Collected data entries:

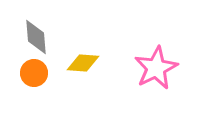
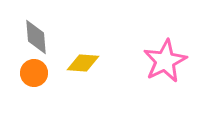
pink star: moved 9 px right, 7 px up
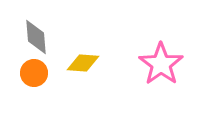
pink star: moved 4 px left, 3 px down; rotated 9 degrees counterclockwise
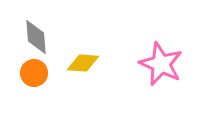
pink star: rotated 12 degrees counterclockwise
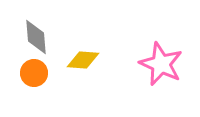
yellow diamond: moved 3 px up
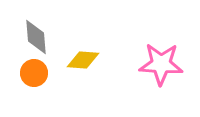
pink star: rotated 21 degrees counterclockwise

> **EXERCISE DETAILS**
Rewrite the lines of the entries with every "pink star" swapped for "orange star" and all other text left as it is. Leave the pictures out of your answer.

> **THE ANSWER**
orange star: moved 9 px right, 7 px up
orange star: moved 4 px left, 3 px down; rotated 9 degrees counterclockwise
orange star: rotated 12 degrees counterclockwise
yellow diamond: moved 3 px up
orange star: rotated 21 degrees counterclockwise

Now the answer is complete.